__Data to examine__:

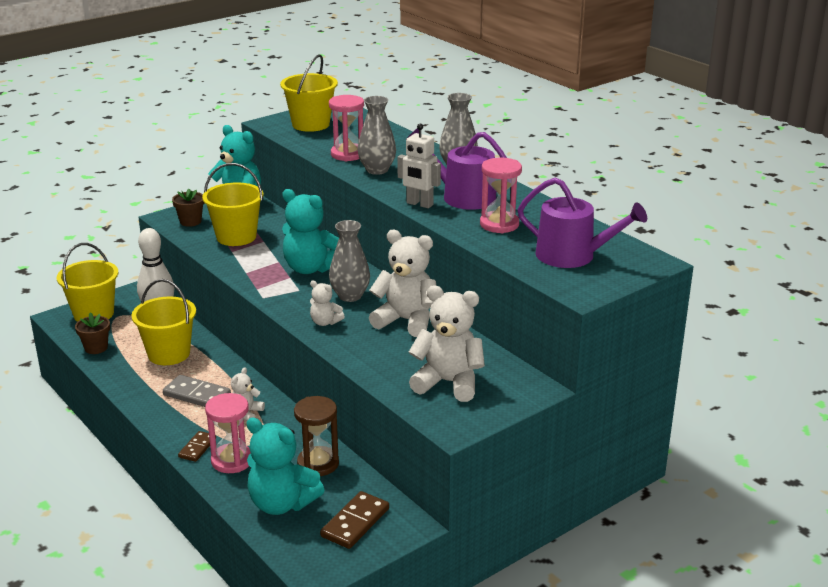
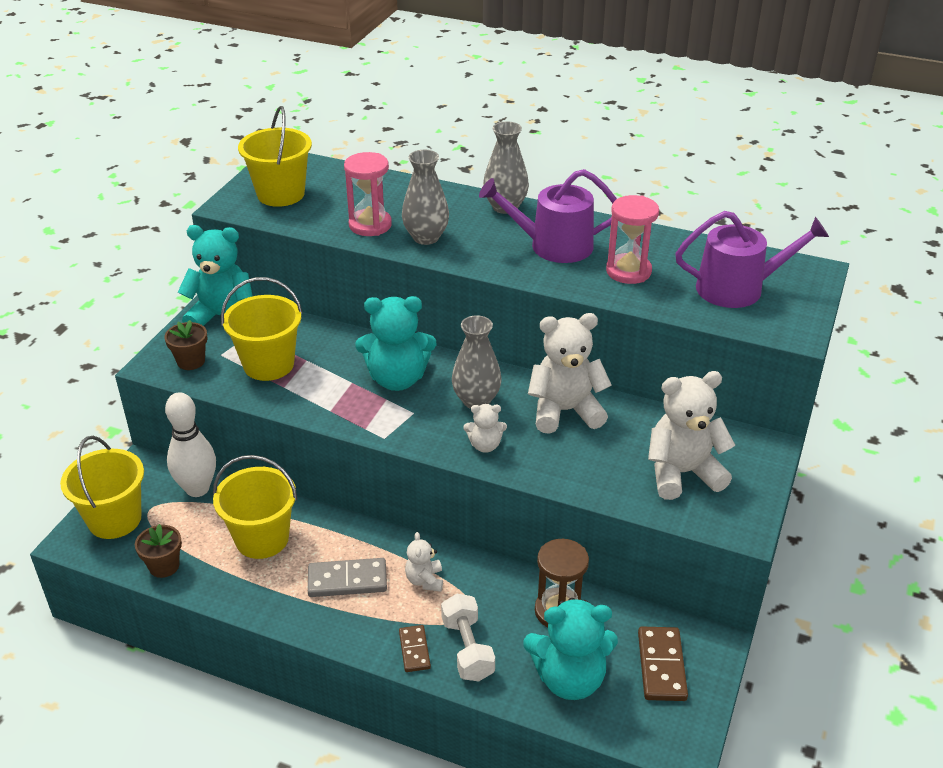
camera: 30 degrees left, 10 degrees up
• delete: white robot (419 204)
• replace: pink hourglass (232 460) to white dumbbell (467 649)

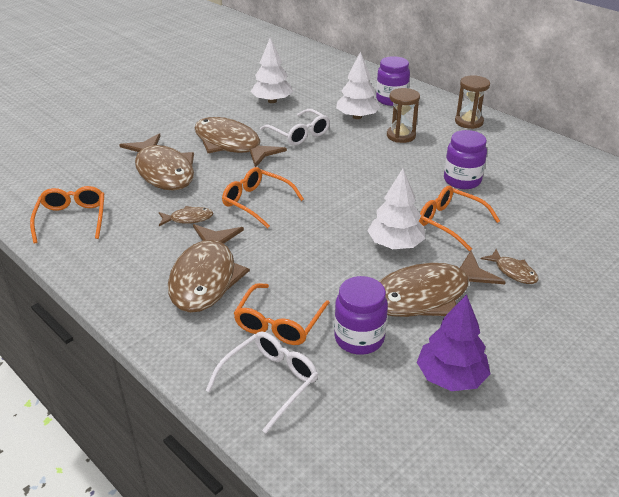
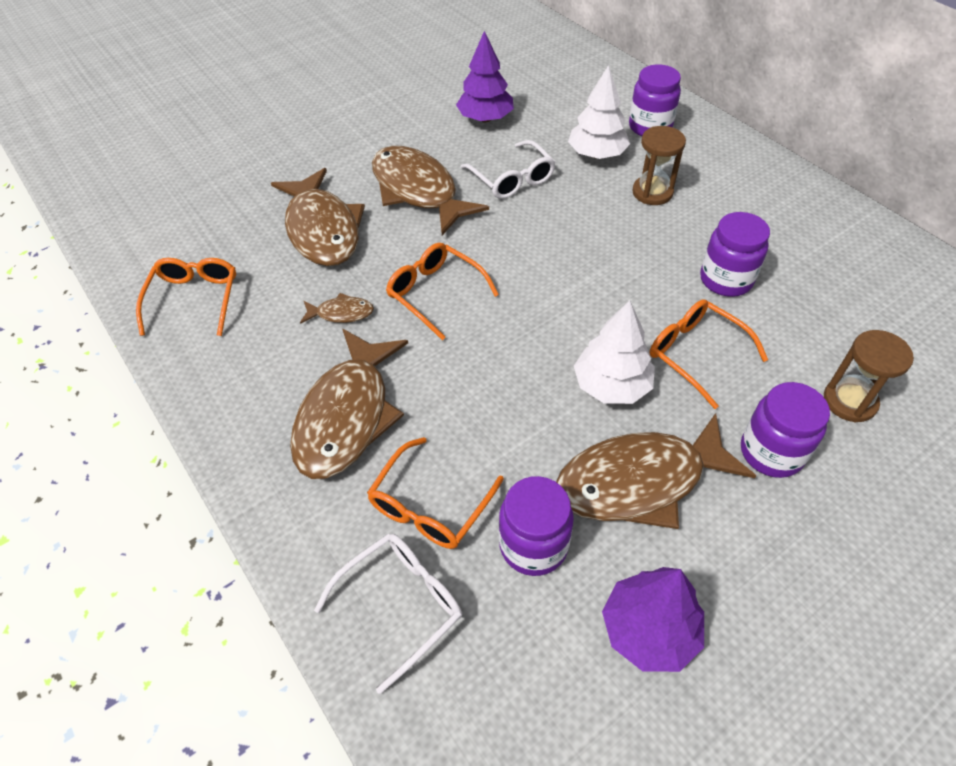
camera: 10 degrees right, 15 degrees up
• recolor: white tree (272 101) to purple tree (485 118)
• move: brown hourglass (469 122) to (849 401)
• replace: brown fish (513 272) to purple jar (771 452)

...

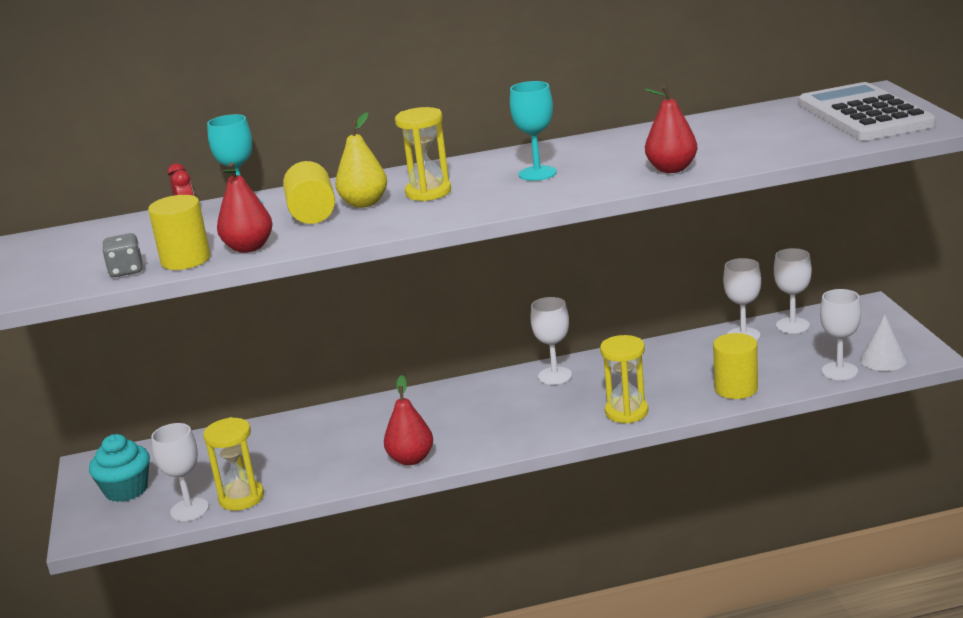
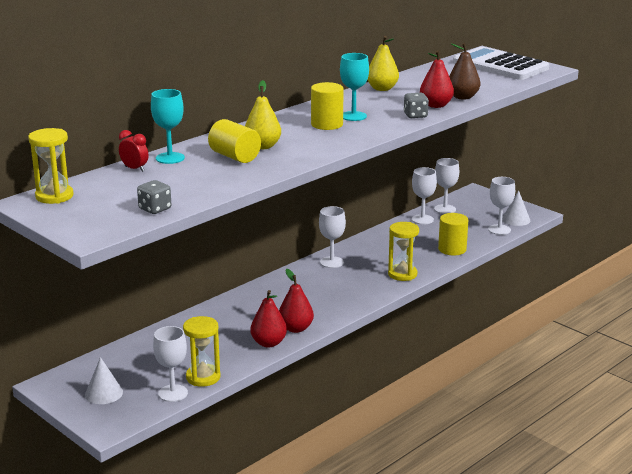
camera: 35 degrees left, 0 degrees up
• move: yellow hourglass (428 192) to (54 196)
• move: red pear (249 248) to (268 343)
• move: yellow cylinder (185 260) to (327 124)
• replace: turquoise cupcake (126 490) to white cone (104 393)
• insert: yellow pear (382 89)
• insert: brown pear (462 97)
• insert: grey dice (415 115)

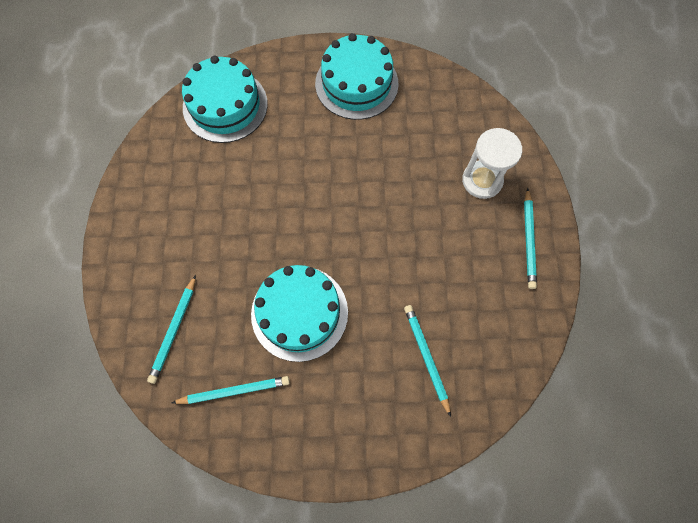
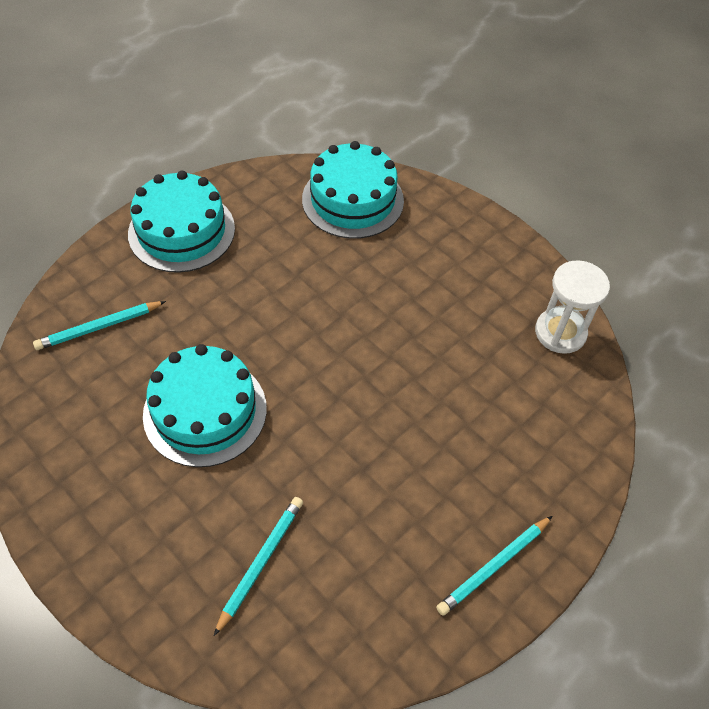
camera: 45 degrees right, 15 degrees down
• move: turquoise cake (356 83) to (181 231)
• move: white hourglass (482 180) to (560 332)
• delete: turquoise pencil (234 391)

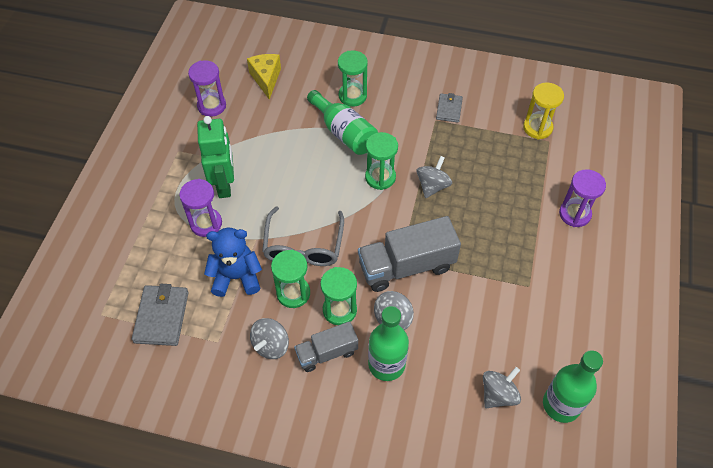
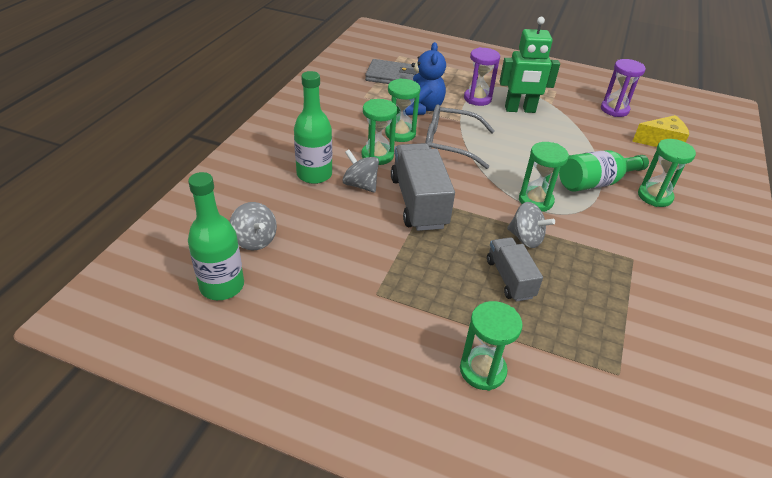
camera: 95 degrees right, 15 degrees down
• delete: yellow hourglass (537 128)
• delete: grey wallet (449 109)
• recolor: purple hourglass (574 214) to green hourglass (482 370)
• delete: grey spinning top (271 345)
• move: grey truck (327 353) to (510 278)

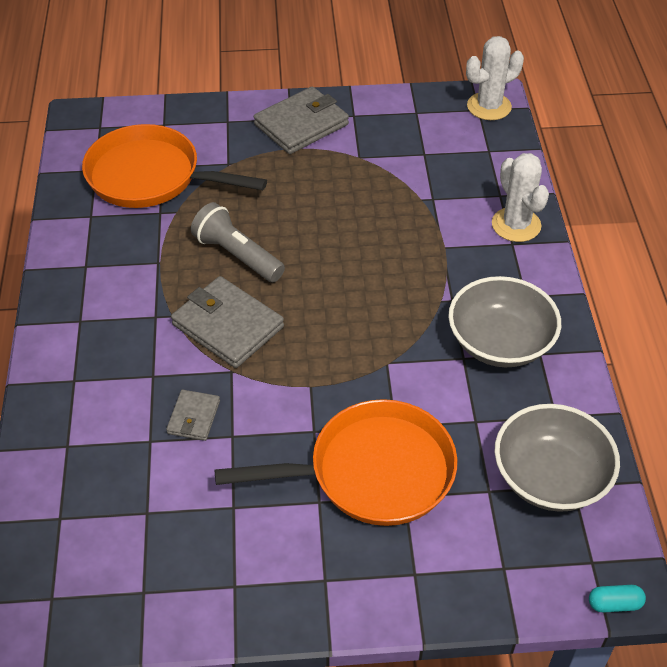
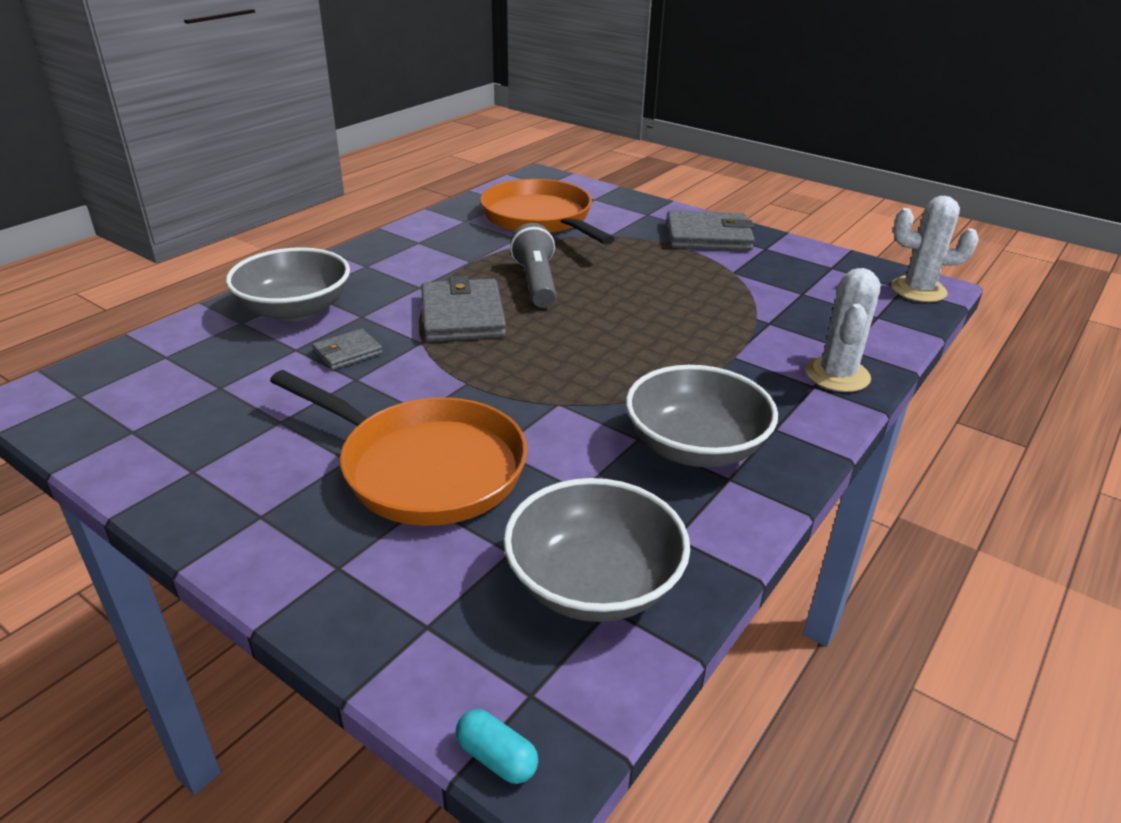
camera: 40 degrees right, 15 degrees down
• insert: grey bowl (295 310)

__Problem to solve__:
Among the records above, which lines hold the word "white"? Copy each one.

__The completed task__:
• delete: white robot (419 204)
• replace: pink hourglass (232 460) to white dumbbell (467 649)
• recolor: white tree (272 101) to purple tree (485 118)
• replace: turquoise cupcake (126 490) to white cone (104 393)
• move: white hourglass (482 180) to (560 332)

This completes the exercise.